(WORK INSTRUCTION)
Examine the entries and show every line in which the word "turquoise" is found.

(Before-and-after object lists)
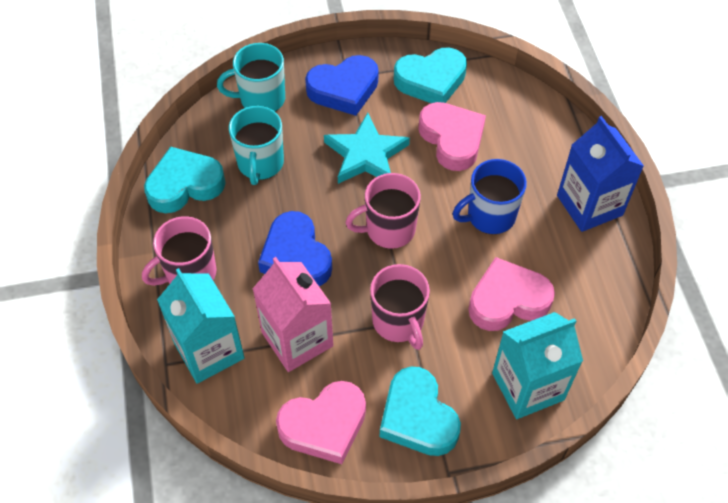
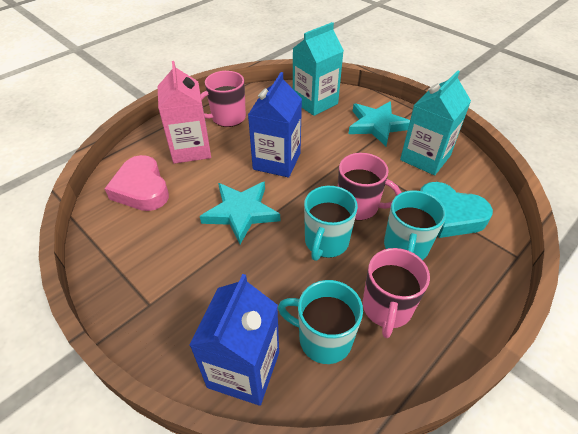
blue carton: 1 -> 2
blue heart: 2 -> 0
blue mug: 1 -> 0
pink heart: 3 -> 1
turquoise heart: 3 -> 1
turquoise mug: 2 -> 3
turquoise star: 1 -> 2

(EXERCISE ANSWER)
turquoise heart: 3 -> 1
turquoise mug: 2 -> 3
turquoise star: 1 -> 2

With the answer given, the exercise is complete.